**Problem to work on**
Retype, exactly as they stand, the lines from the start of the data to the line that contains "R1: none -> 68k (IC2/RST, VA)", both ends included. Leave the pictures out.

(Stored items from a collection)
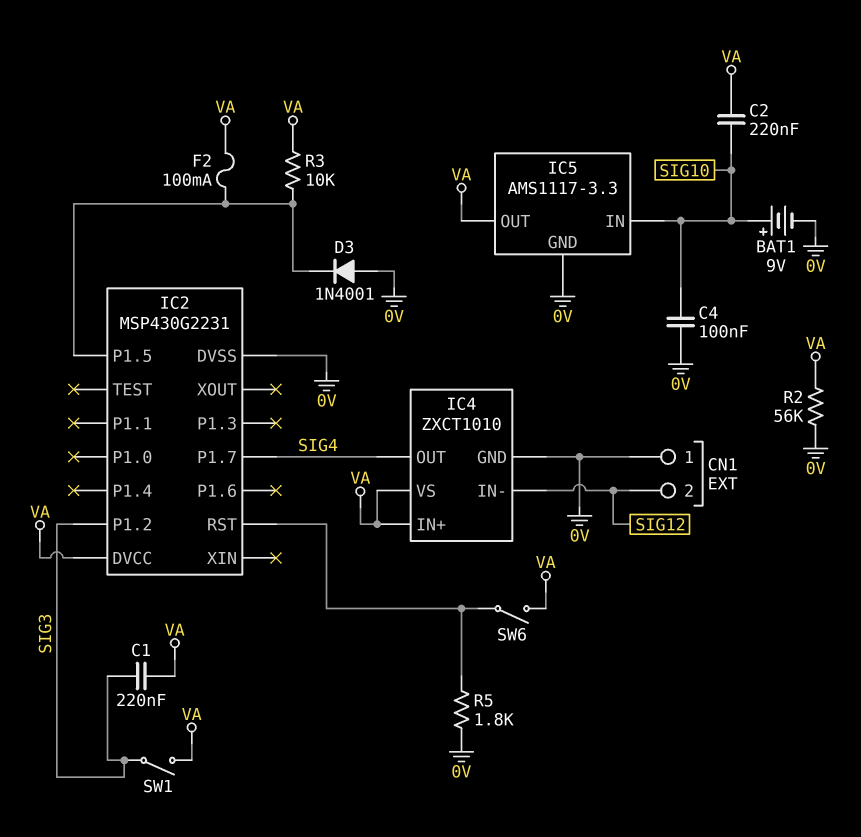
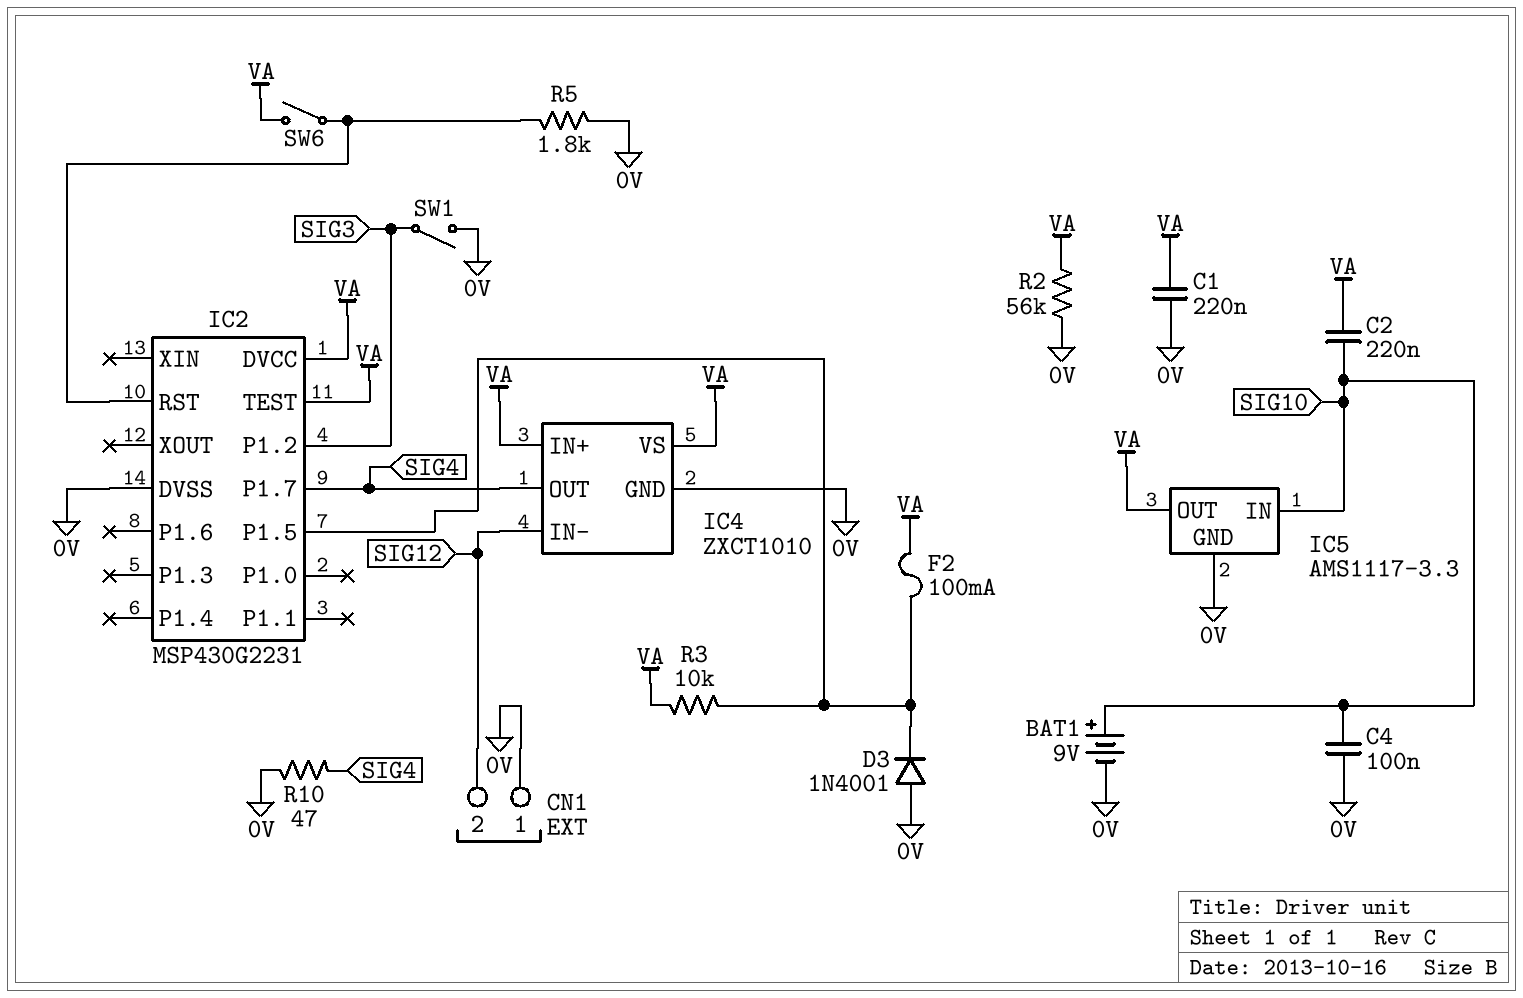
C1: 220nF (SIG3, VA) -> 220nF (0V, VA)
IC2 pin TEST: none -> VA
R10: none -> 47 (0V, SIG4)
SW1: switch (SIG3, VA) -> switch (0V, SIG3)

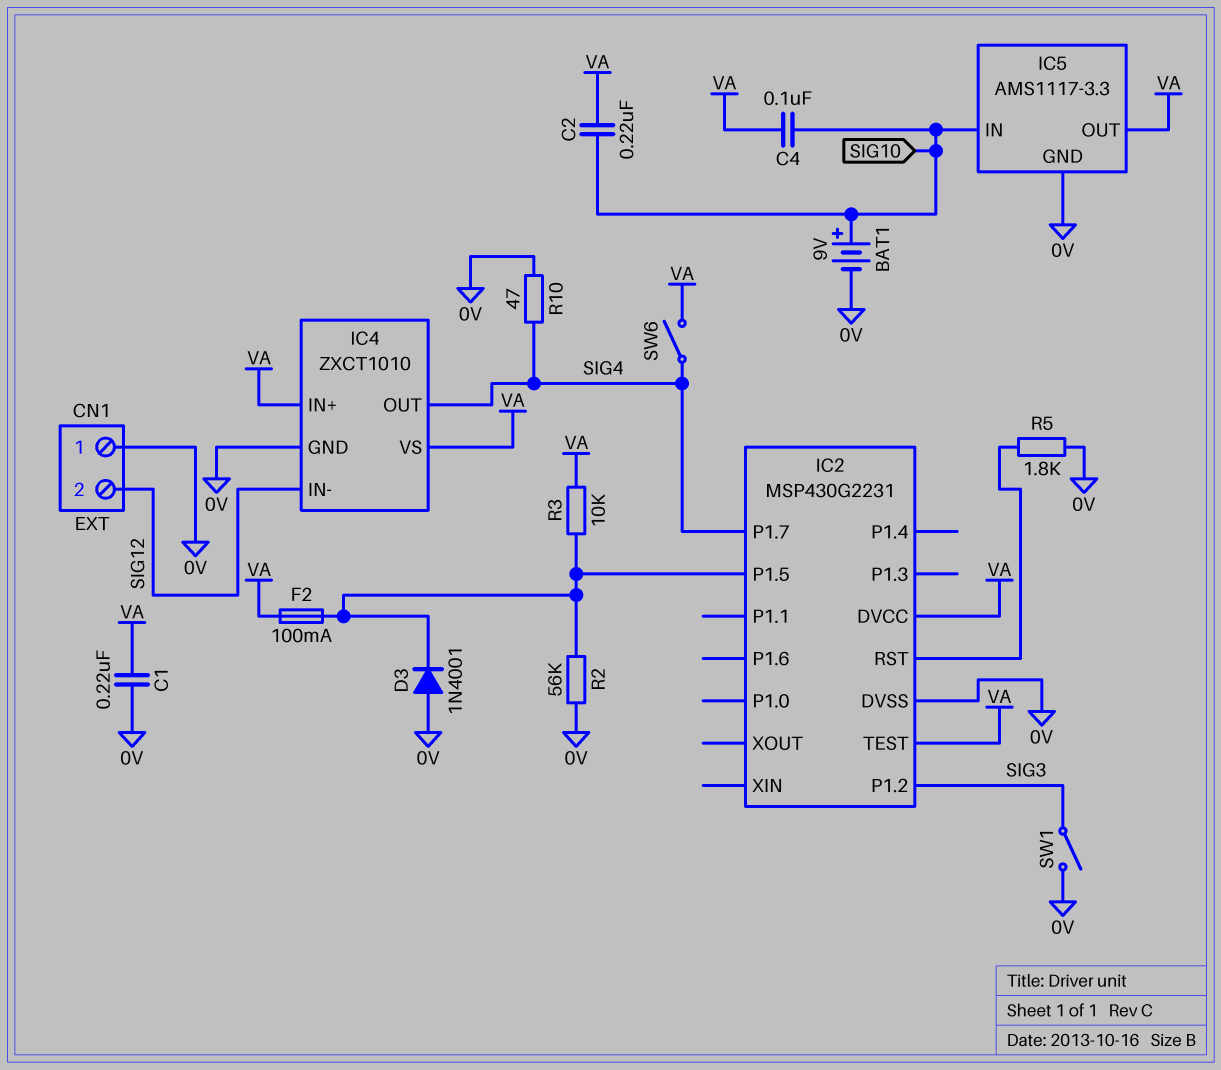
C4: 100nF (0V, SIG10) -> 100nF (SIG10, VA)
R2: 56k (0V, VA) -> 56k (0V, IC2/P1.5)
SW6: switch (IC2/RST, VA) -> switch (SIG4, VA)

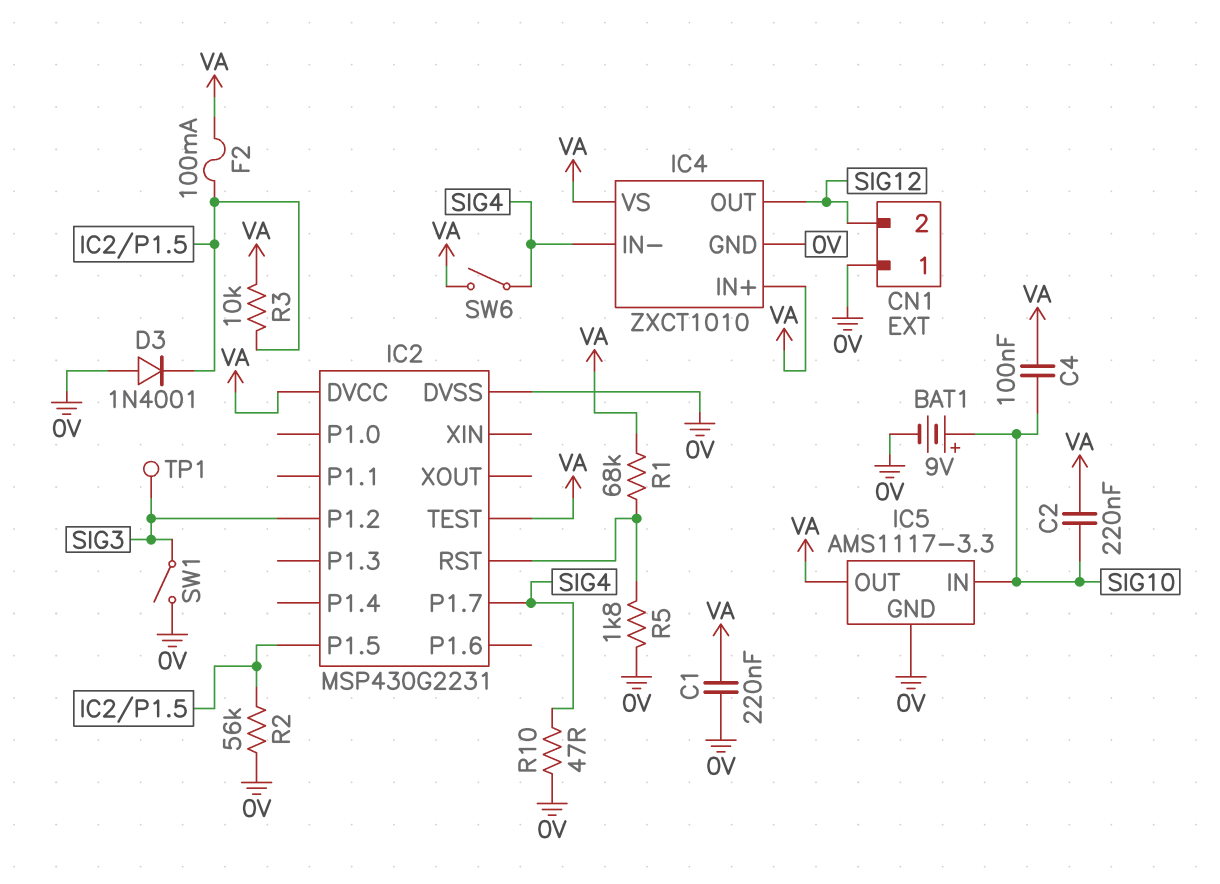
IC4 pin IN-: SIG12 -> SIG4
IC4 pin OUT: SIG4 -> SIG12
R1: none -> 68k (IC2/RST, VA)
TP1: none -> test point (SIG3)

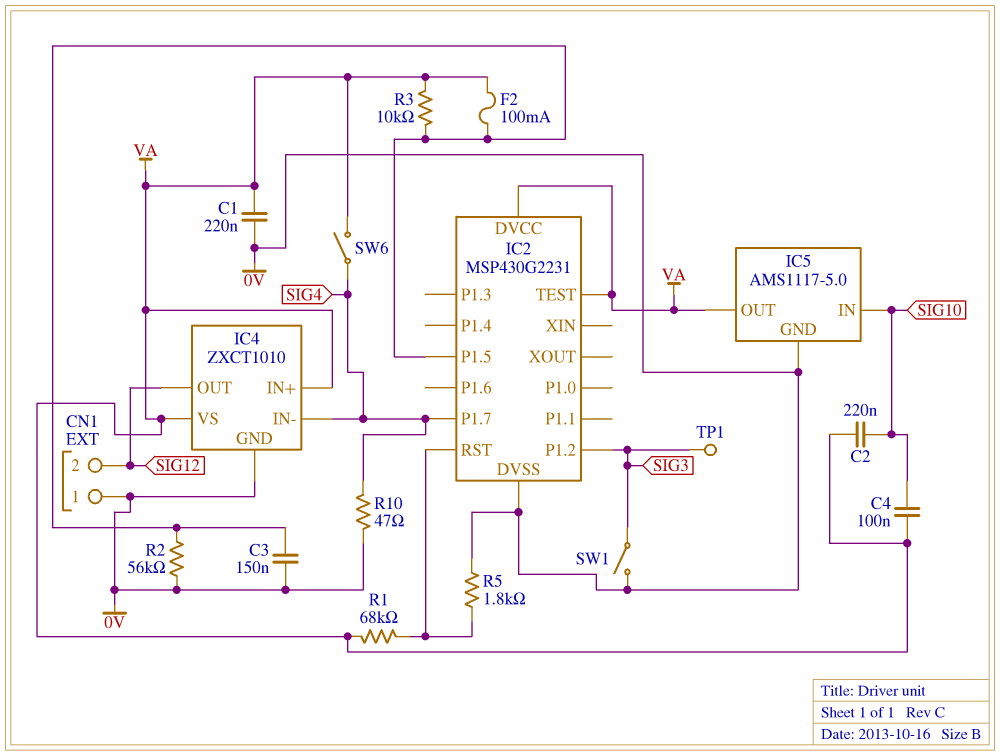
BAT1: 9V (plus SIG10, minus 0V) -> none
C3: none -> 150nF (0V, IC2/P1.5)
D3: diode 1N4001 (A 0V, K IC2/P1.5) -> none
IC5: AMS1117-3.3 -> AMS1117-5.0

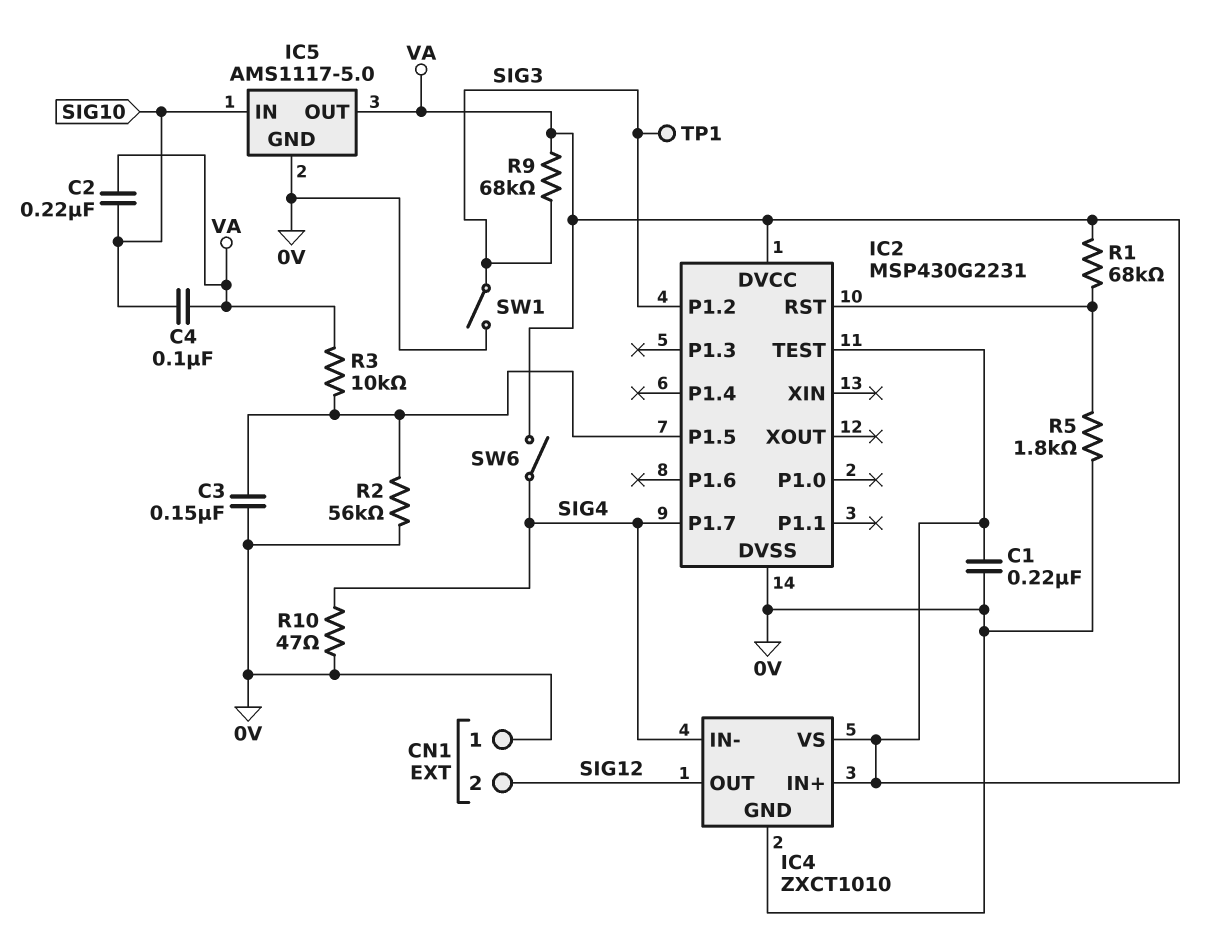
F2: 100mA (IC2/P1.5, VA) -> none
R9: none -> 68k (SIG3, VA)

**Task result**
C1: 220nF (SIG3, VA) -> 220nF (0V, VA)
IC2 pin TEST: none -> VA
R10: none -> 47 (0V, SIG4)
SW1: switch (SIG3, VA) -> switch (0V, SIG3)

C4: 100nF (0V, SIG10) -> 100nF (SIG10, VA)
R2: 56k (0V, VA) -> 56k (0V, IC2/P1.5)
SW6: switch (IC2/RST, VA) -> switch (SIG4, VA)

IC4 pin IN-: SIG12 -> SIG4
IC4 pin OUT: SIG4 -> SIG12
R1: none -> 68k (IC2/RST, VA)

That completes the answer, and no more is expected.